Each line below that contains the word "none" is to be counted; give only the final number.
╭──
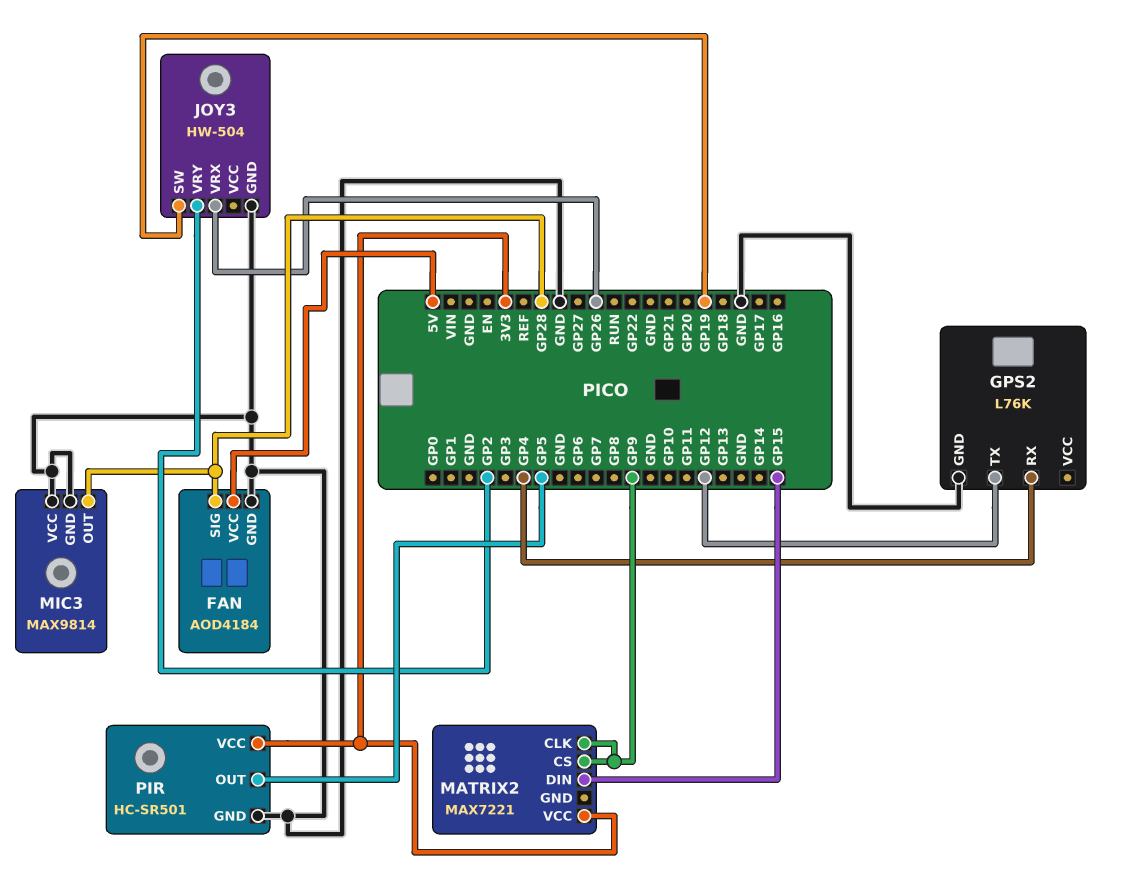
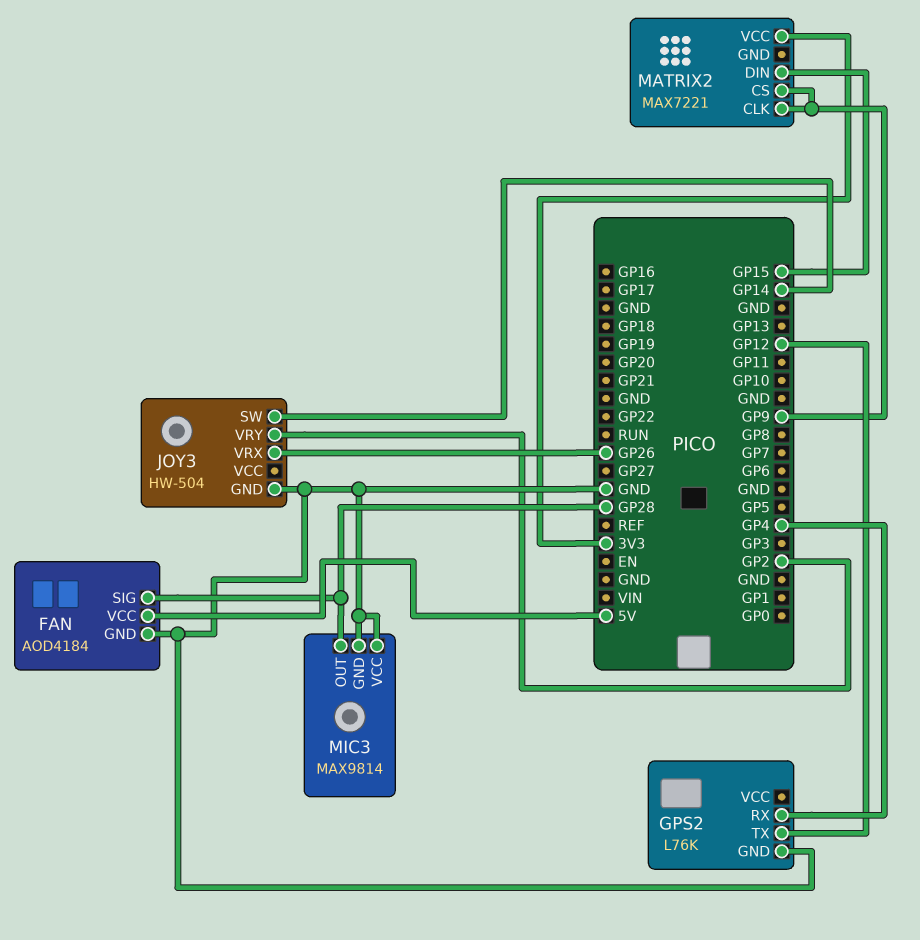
JOY3 pin SW: GP19 -> GP14
PIR: HC-SR501 -> none
PIR pin GND: GND -> none
PIR pin OUT: GP5 -> none
PIR pin VCC: 3V3 -> none

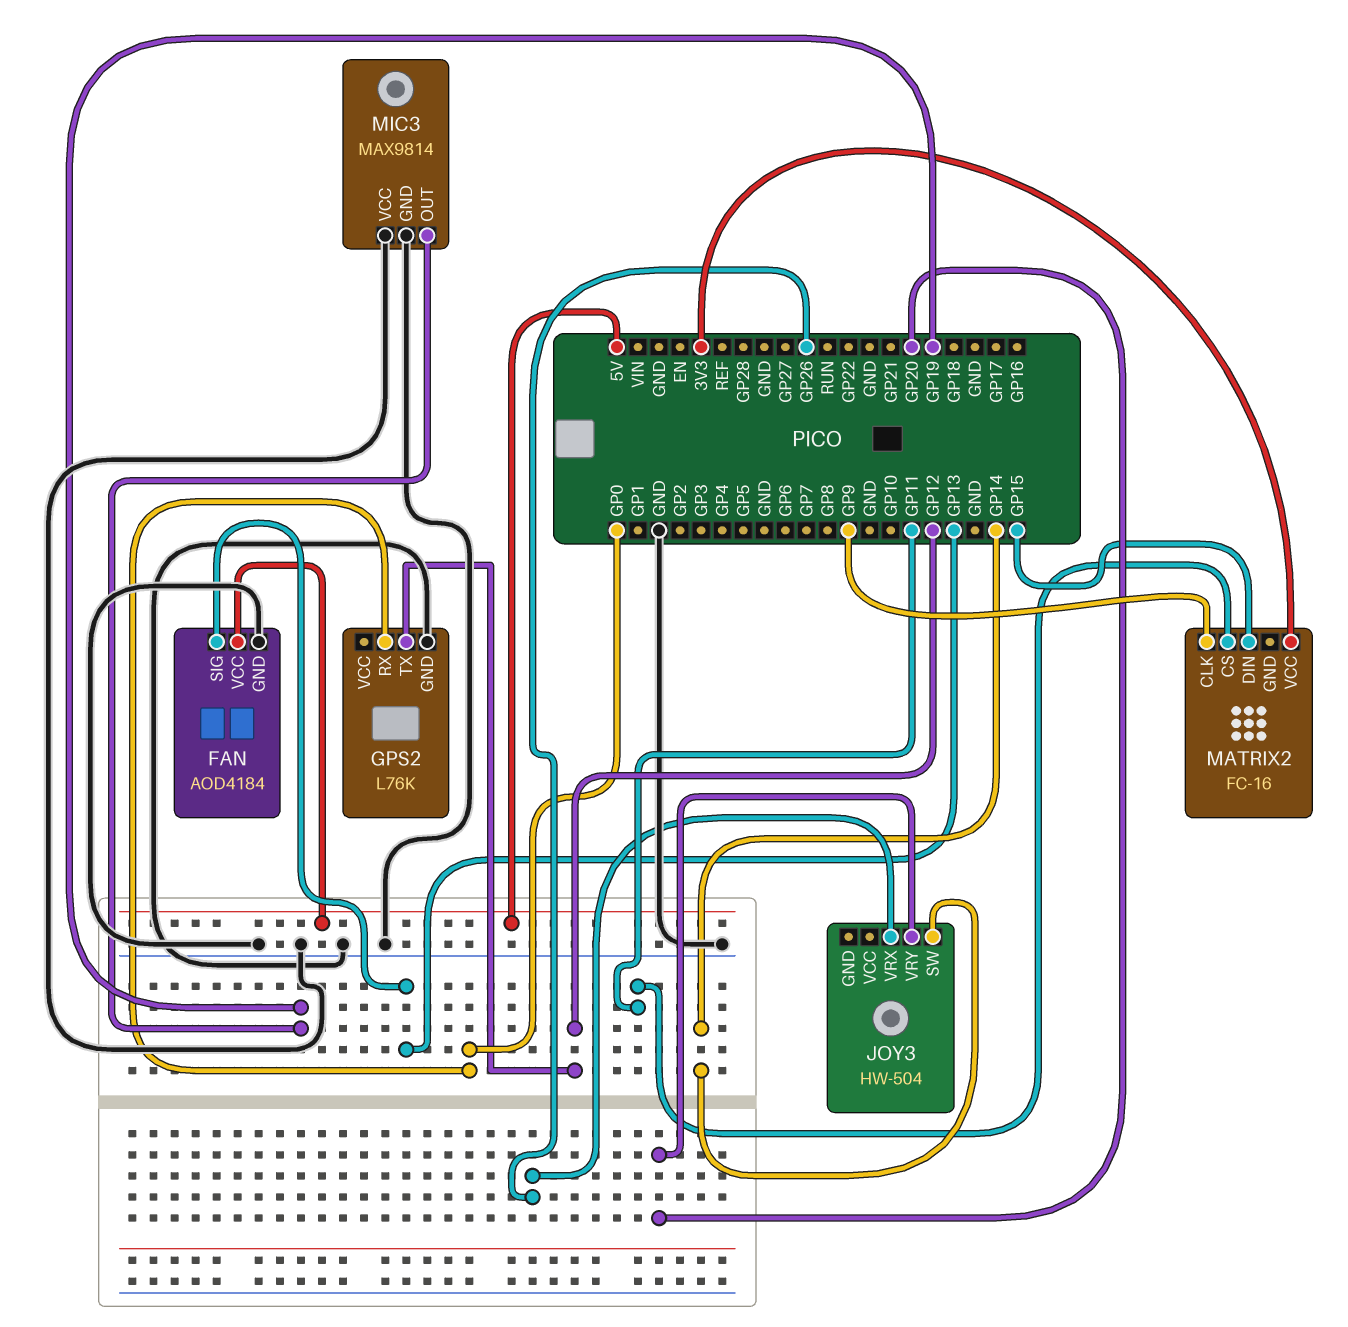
FAN pin SIG: GP28 -> GP13
GPS2 pin RX: GP4 -> GP0
JOY3 pin GND: GND -> none
JOY3 pin VRY: GP2 -> GP20
MATRIX2: MAX7221 -> FC-16
MATRIX2 pin CS: GP9 -> GP11
MIC3 pin OUT: GP28 -> GP19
╰──
### SOLUTION TO THIS PROBLEM
5